**Required work**
Without its pictures, the listing below is to be transcribed exactly.

**Data segment**
------------------------------------------------

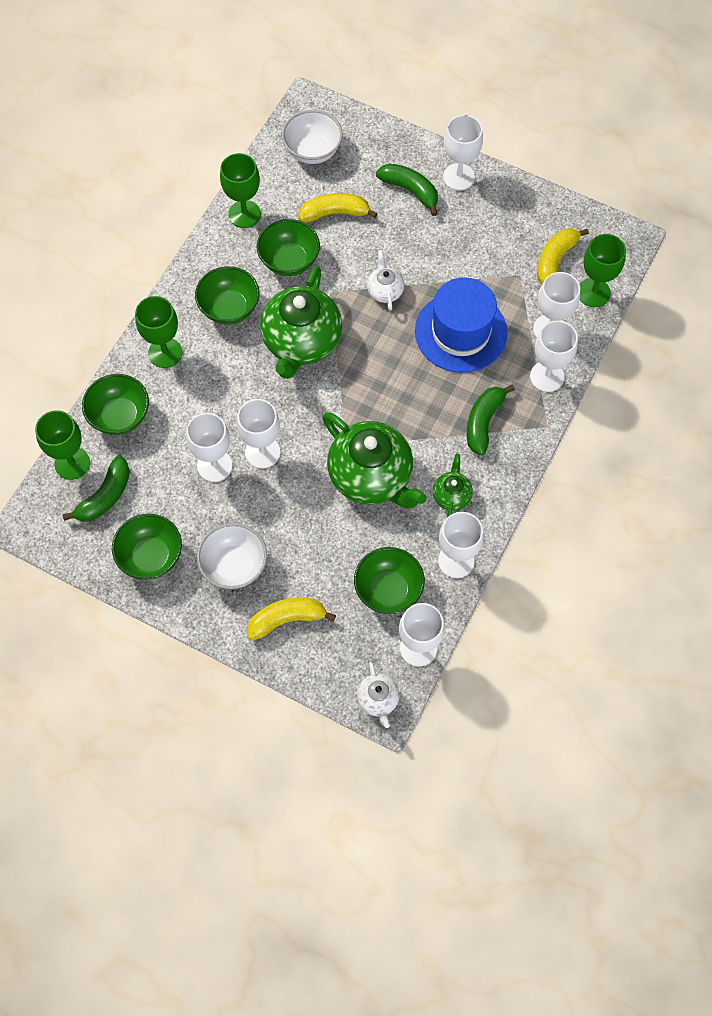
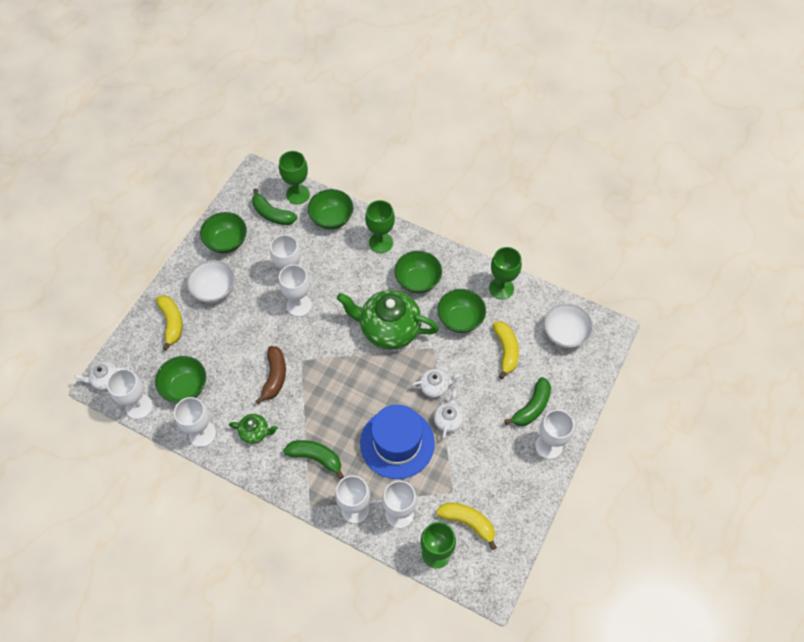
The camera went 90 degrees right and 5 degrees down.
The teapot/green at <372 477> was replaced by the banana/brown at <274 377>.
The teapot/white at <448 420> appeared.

------------------------------------------------

**Written solution**
The camera went 90 degrees right and 5 degrees down.
The teapot/green at <372 477> was replaced by the banana/brown at <274 377>.
The teapot/white at <448 420> appeared.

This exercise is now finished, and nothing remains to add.